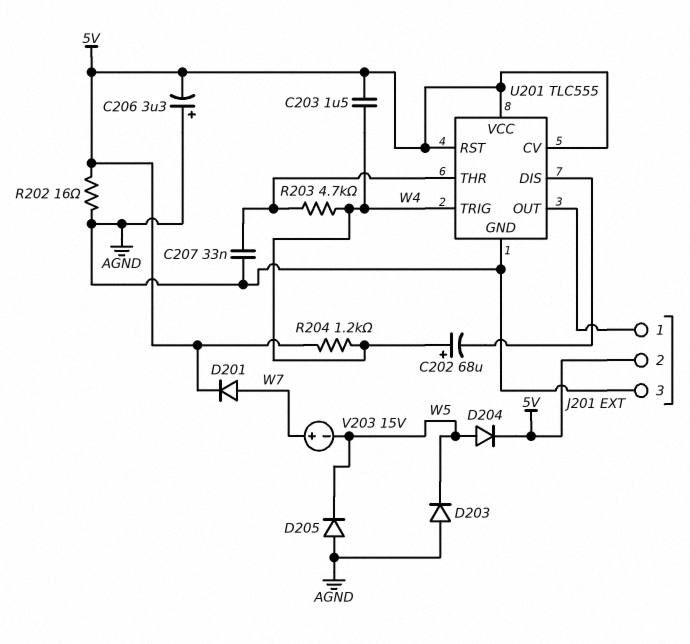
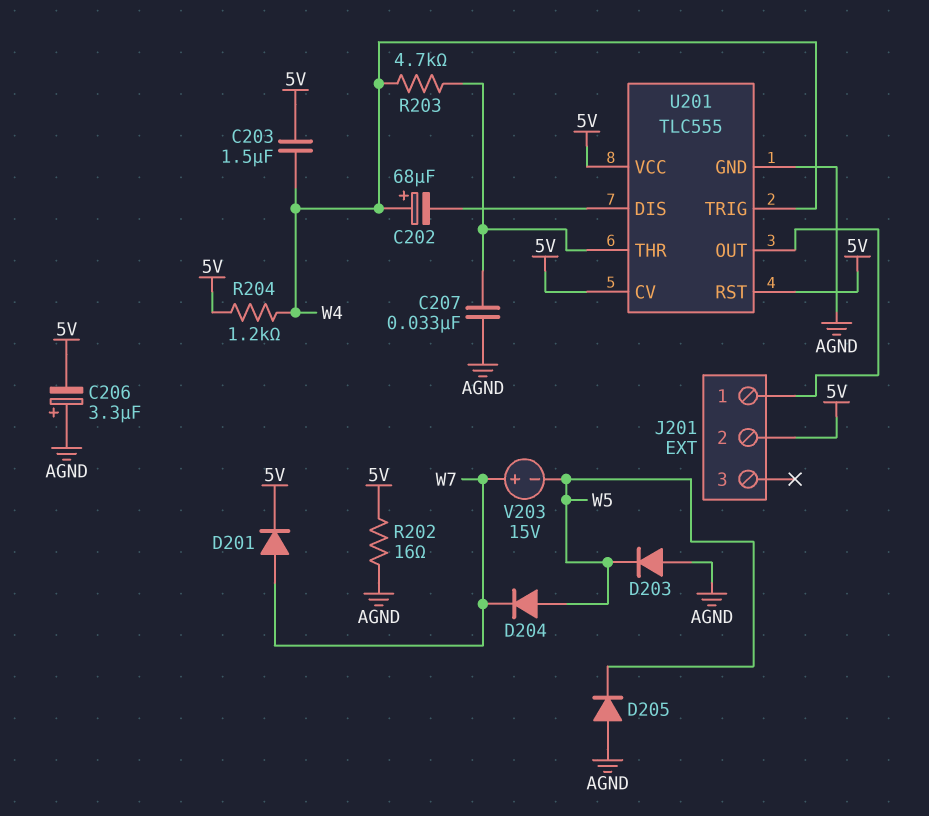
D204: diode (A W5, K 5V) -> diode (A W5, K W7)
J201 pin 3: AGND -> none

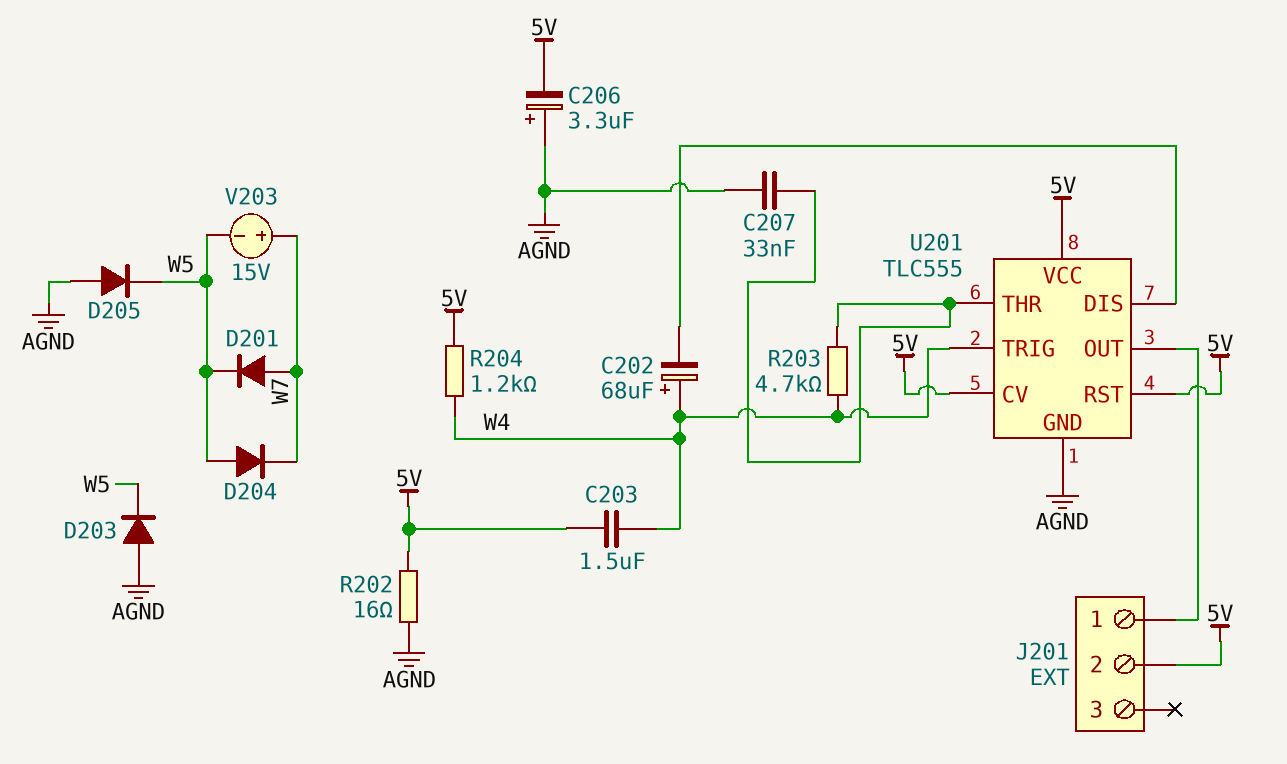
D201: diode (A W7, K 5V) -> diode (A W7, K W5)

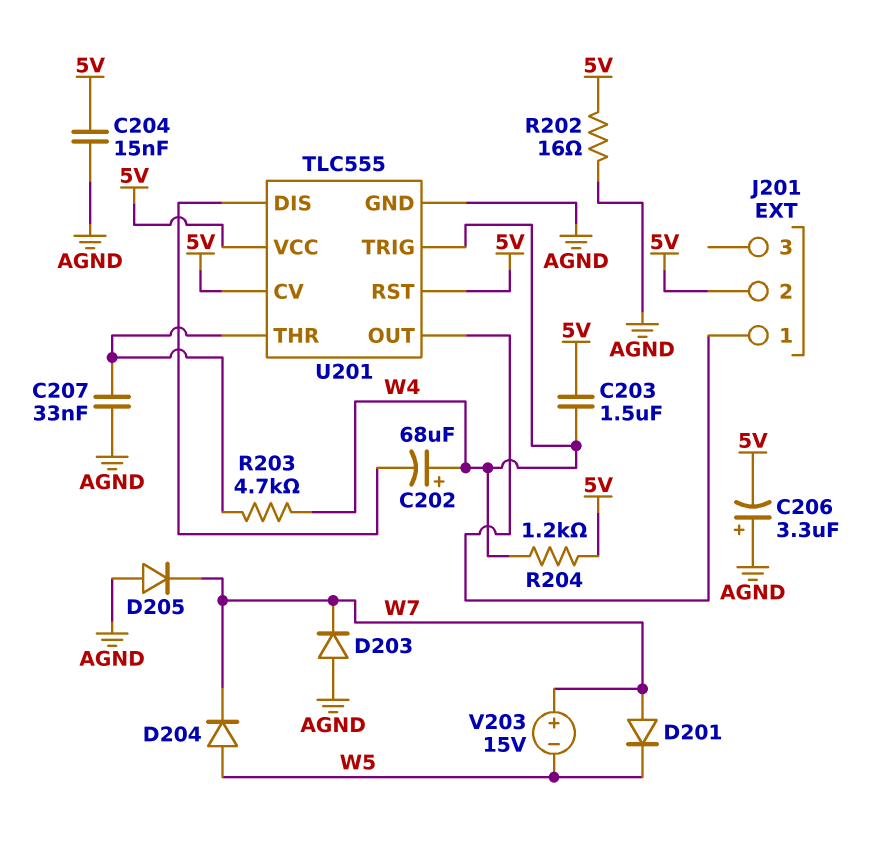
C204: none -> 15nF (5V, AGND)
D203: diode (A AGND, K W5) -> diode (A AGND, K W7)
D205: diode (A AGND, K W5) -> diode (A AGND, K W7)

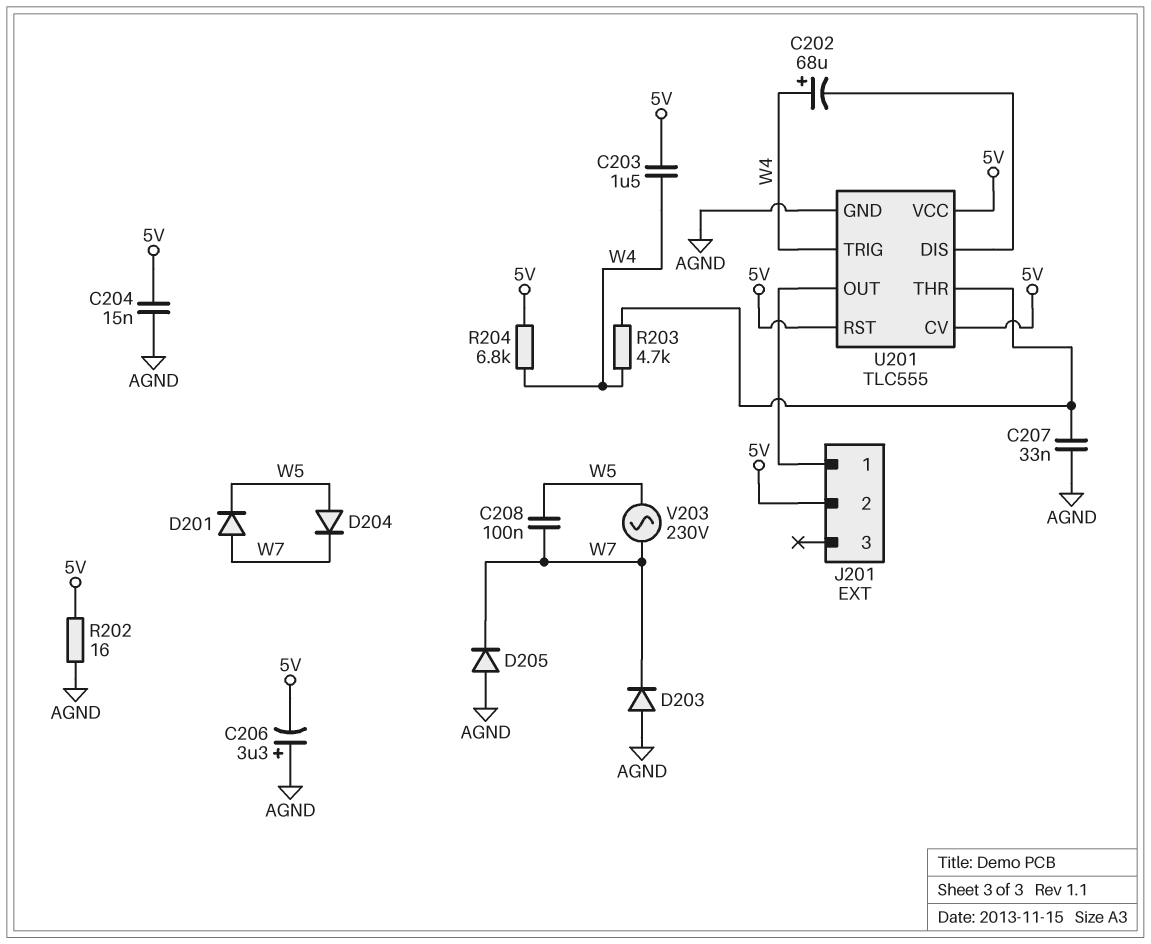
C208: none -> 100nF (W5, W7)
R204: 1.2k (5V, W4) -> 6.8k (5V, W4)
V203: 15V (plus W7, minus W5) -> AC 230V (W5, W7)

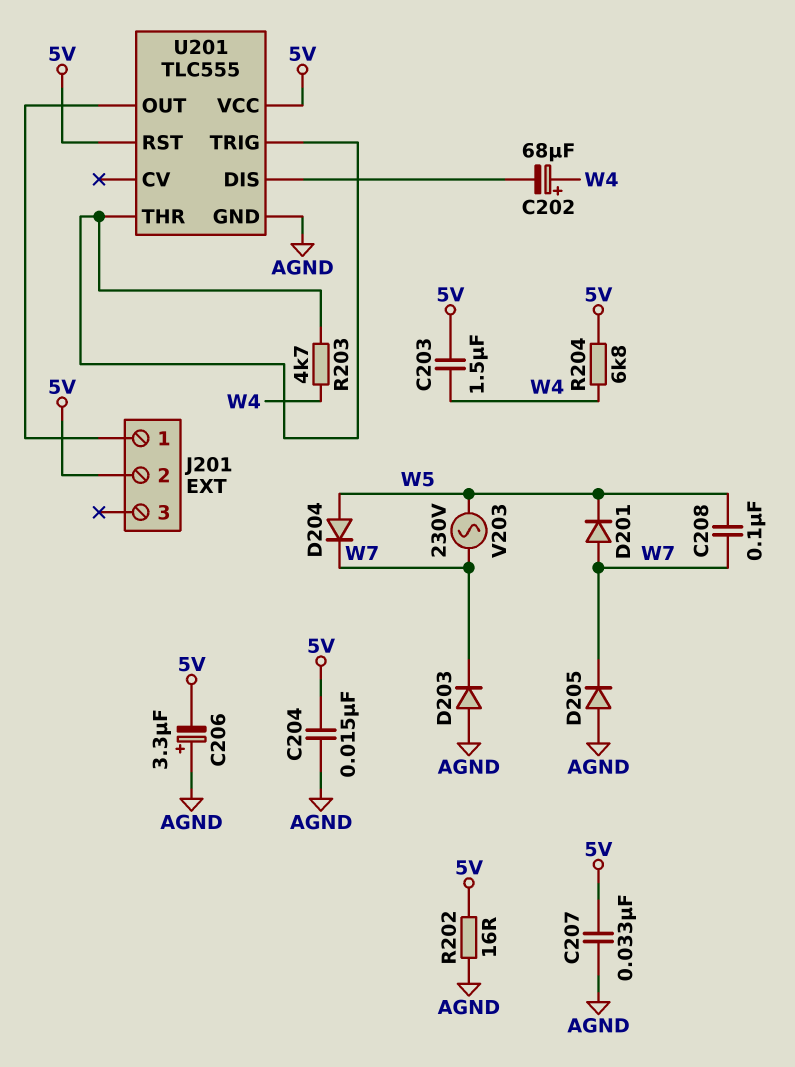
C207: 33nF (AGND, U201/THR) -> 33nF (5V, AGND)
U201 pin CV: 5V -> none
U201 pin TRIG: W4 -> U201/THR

_____

§ **ASSIGNMENT**
Begin at the top of the material above and output each line exactly, stopping after the line that holds "R204: 1.2k (5V, W4) -> 6.8k (5V, W4)". Leave out pictures.

§ **SOLUTION**
D204: diode (A W5, K 5V) -> diode (A W5, K W7)
J201 pin 3: AGND -> none

D201: diode (A W7, K 5V) -> diode (A W7, K W5)

C204: none -> 15nF (5V, AGND)
D203: diode (A AGND, K W5) -> diode (A AGND, K W7)
D205: diode (A AGND, K W5) -> diode (A AGND, K W7)

C208: none -> 100nF (W5, W7)
R204: 1.2k (5V, W4) -> 6.8k (5V, W4)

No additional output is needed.